_Source material:_
------

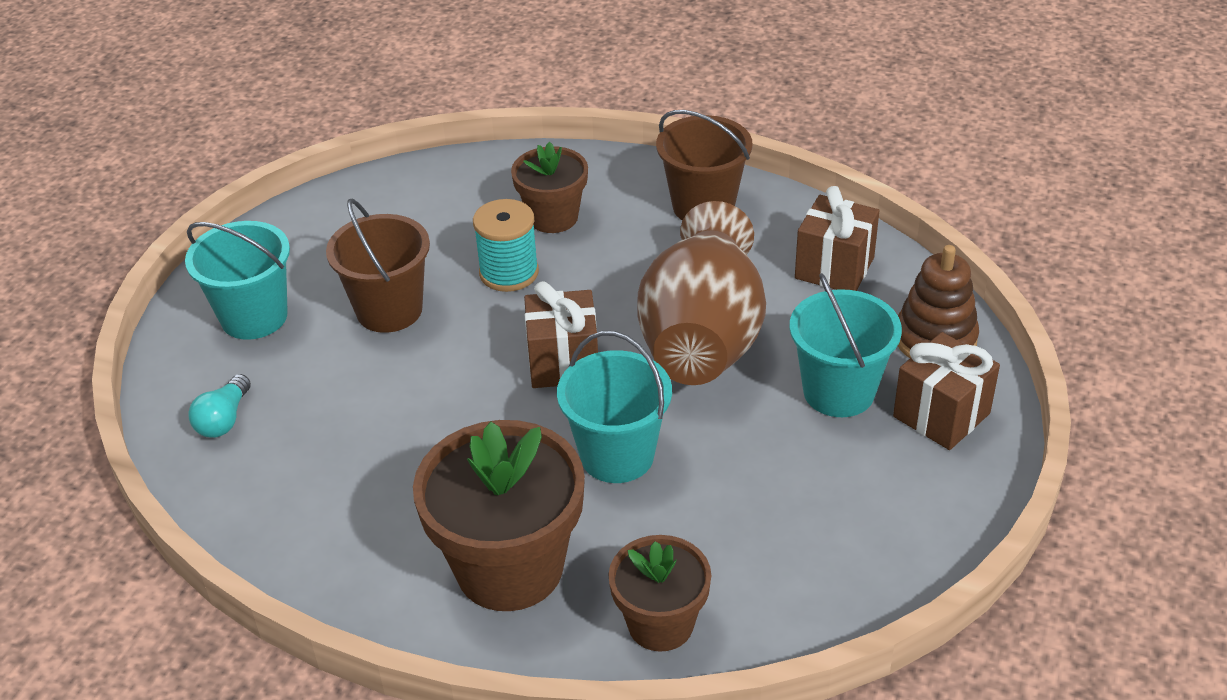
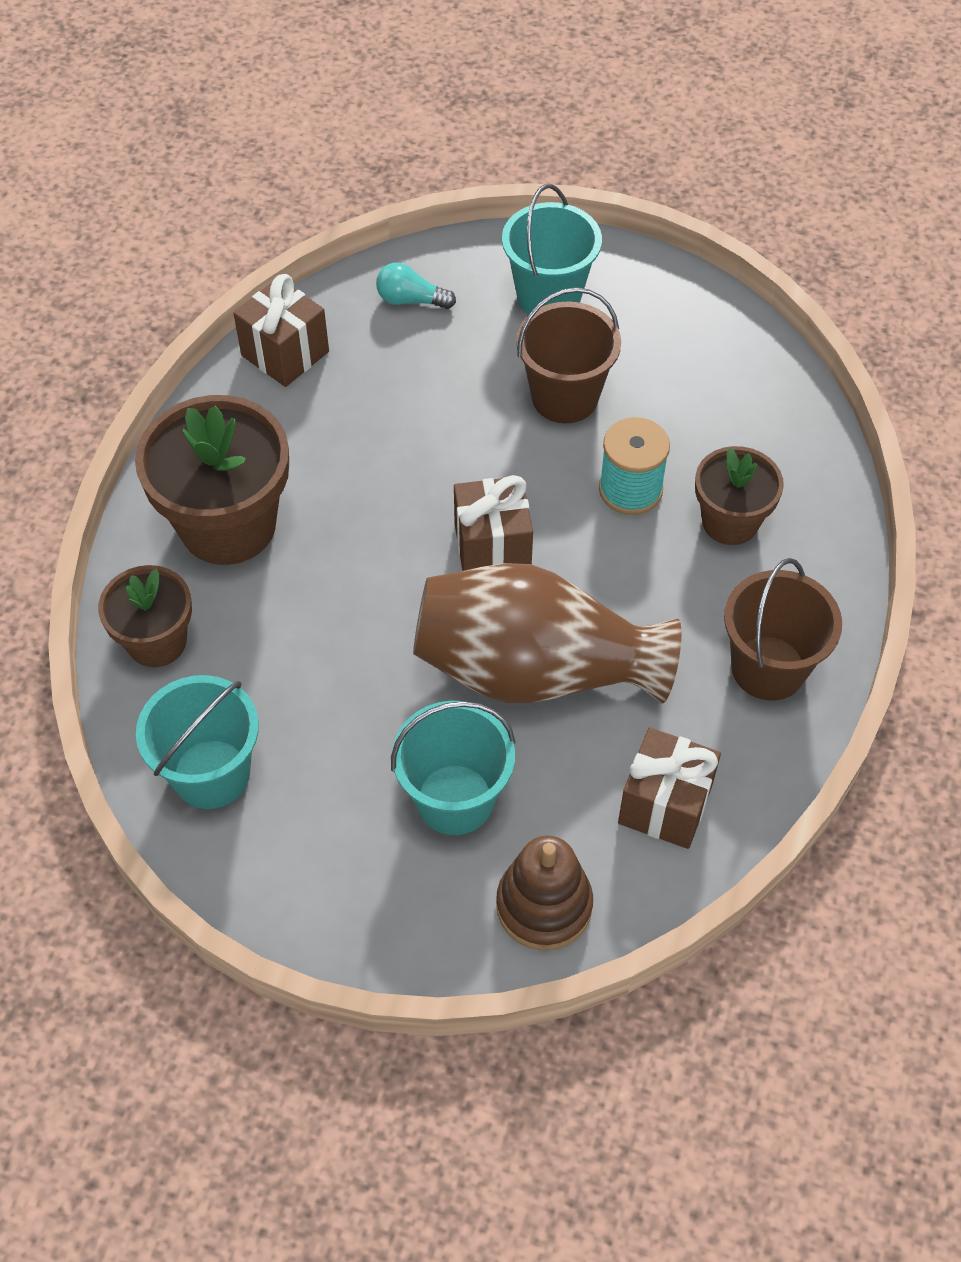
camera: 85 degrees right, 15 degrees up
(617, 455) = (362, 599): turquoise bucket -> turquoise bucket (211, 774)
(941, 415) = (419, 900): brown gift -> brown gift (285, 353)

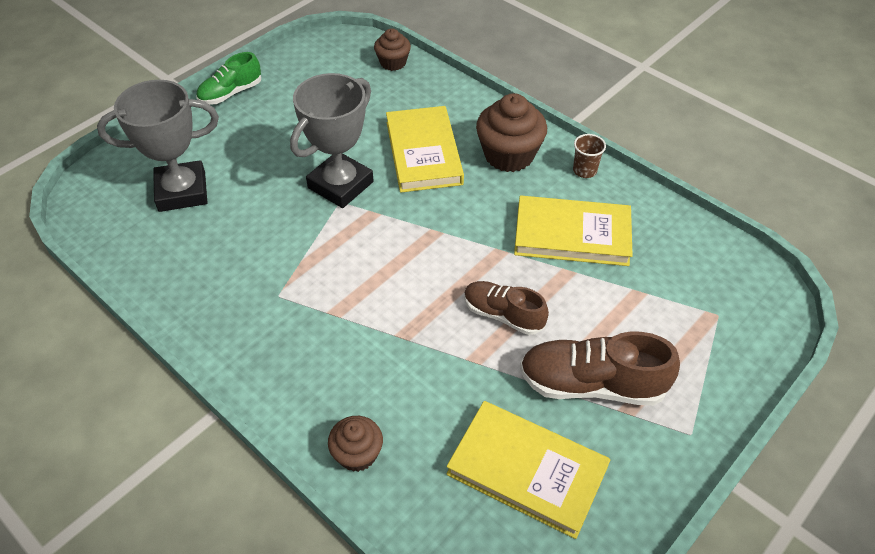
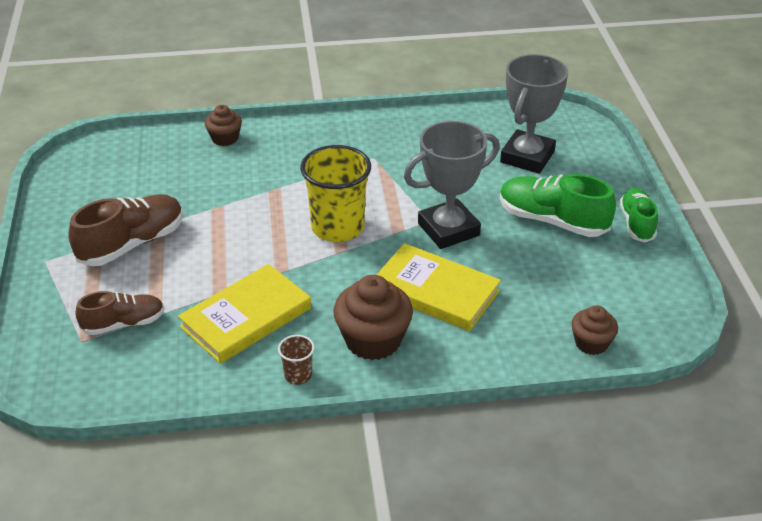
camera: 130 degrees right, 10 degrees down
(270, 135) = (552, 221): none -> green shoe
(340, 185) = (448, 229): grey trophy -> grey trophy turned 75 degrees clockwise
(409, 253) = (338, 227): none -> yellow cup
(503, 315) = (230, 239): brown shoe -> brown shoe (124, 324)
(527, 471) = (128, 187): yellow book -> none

------

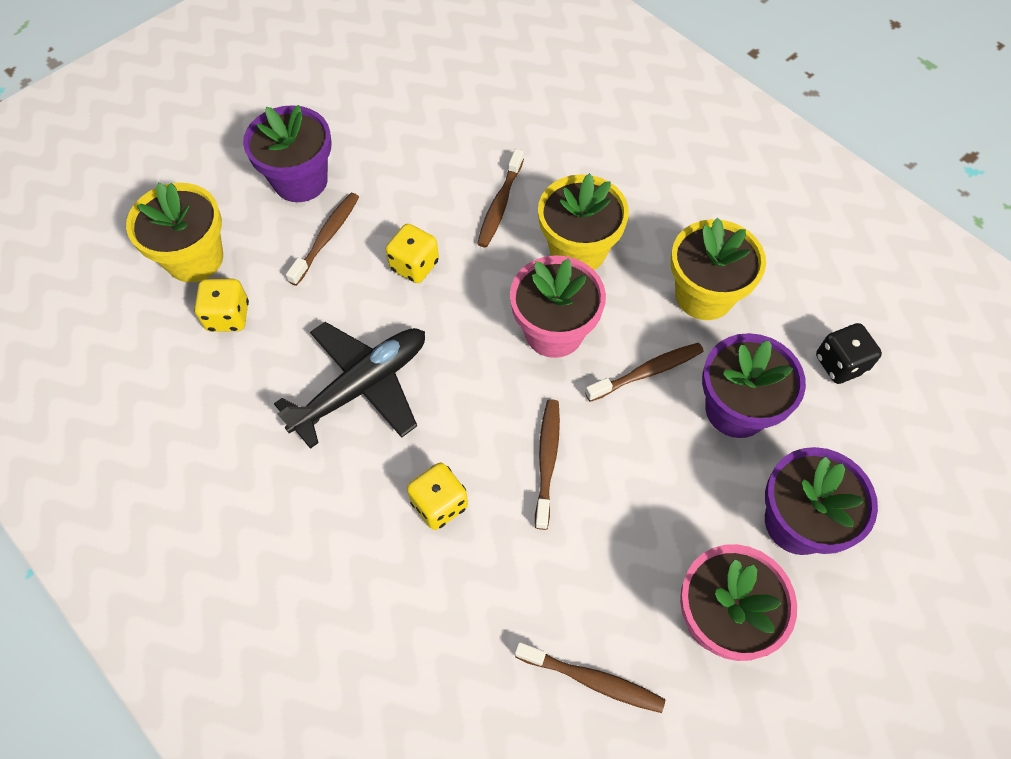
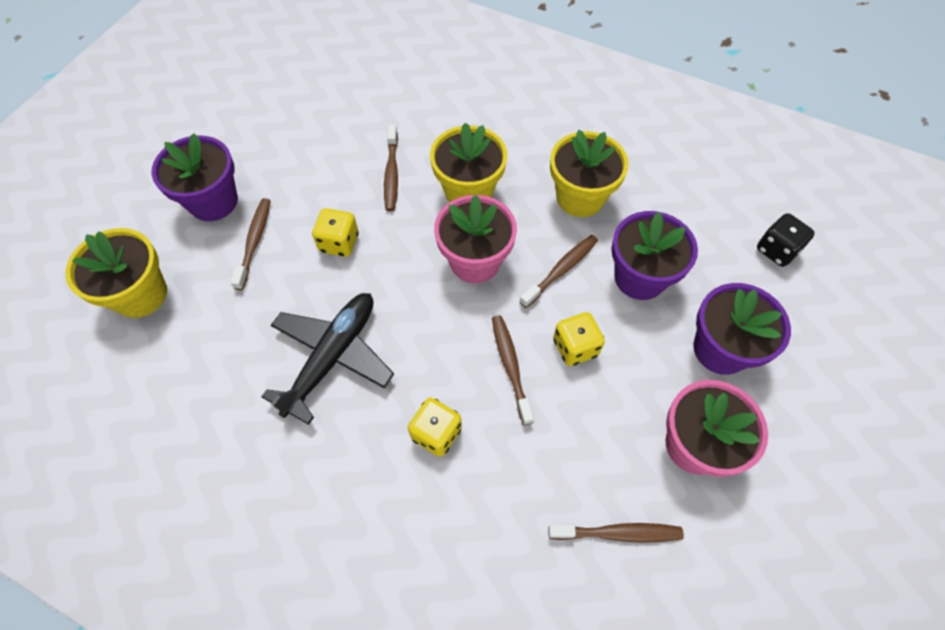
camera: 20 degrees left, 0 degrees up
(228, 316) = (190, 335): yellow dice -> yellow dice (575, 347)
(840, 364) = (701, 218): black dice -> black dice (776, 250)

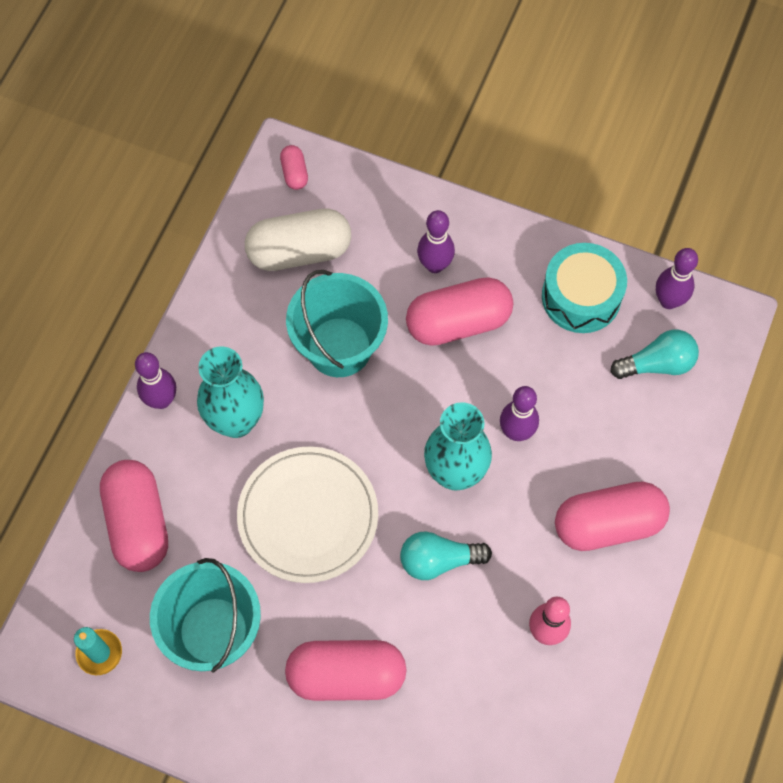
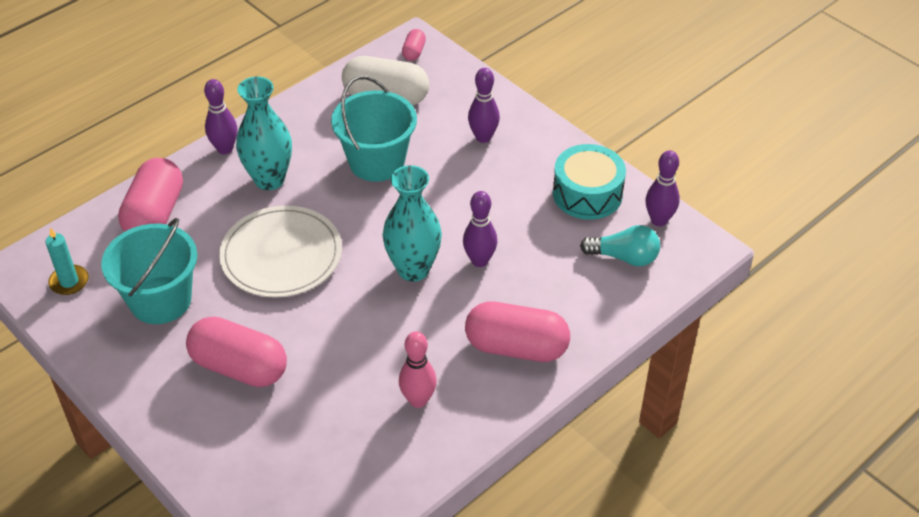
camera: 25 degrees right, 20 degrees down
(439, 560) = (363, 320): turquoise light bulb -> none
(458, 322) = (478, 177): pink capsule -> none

------

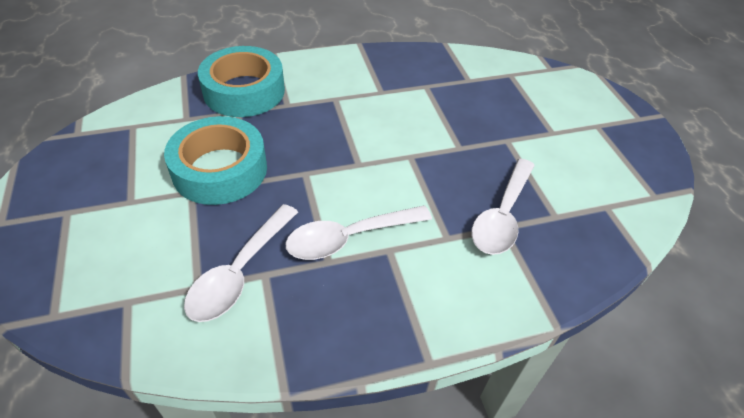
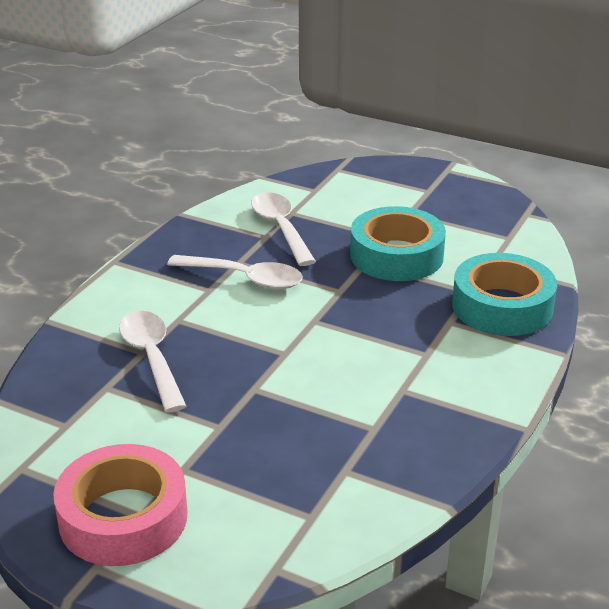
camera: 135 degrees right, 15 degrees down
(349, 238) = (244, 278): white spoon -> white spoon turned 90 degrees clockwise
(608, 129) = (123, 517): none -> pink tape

------

_Goal of the exercise:_
Return word for word the lines of the listing above, starting at the line with "(941, 415) = (419, 900): brown" and ending at the line with "(527, 471) = (128, 187): yellow book -> none", both included. Pictures do not belong in the copy.

_Your response:_
(941, 415) = (419, 900): brown gift -> brown gift (285, 353)

camera: 130 degrees right, 10 degrees down
(270, 135) = (552, 221): none -> green shoe
(340, 185) = (448, 229): grey trophy -> grey trophy turned 75 degrees clockwise
(409, 253) = (338, 227): none -> yellow cup
(503, 315) = (230, 239): brown shoe -> brown shoe (124, 324)
(527, 471) = (128, 187): yellow book -> none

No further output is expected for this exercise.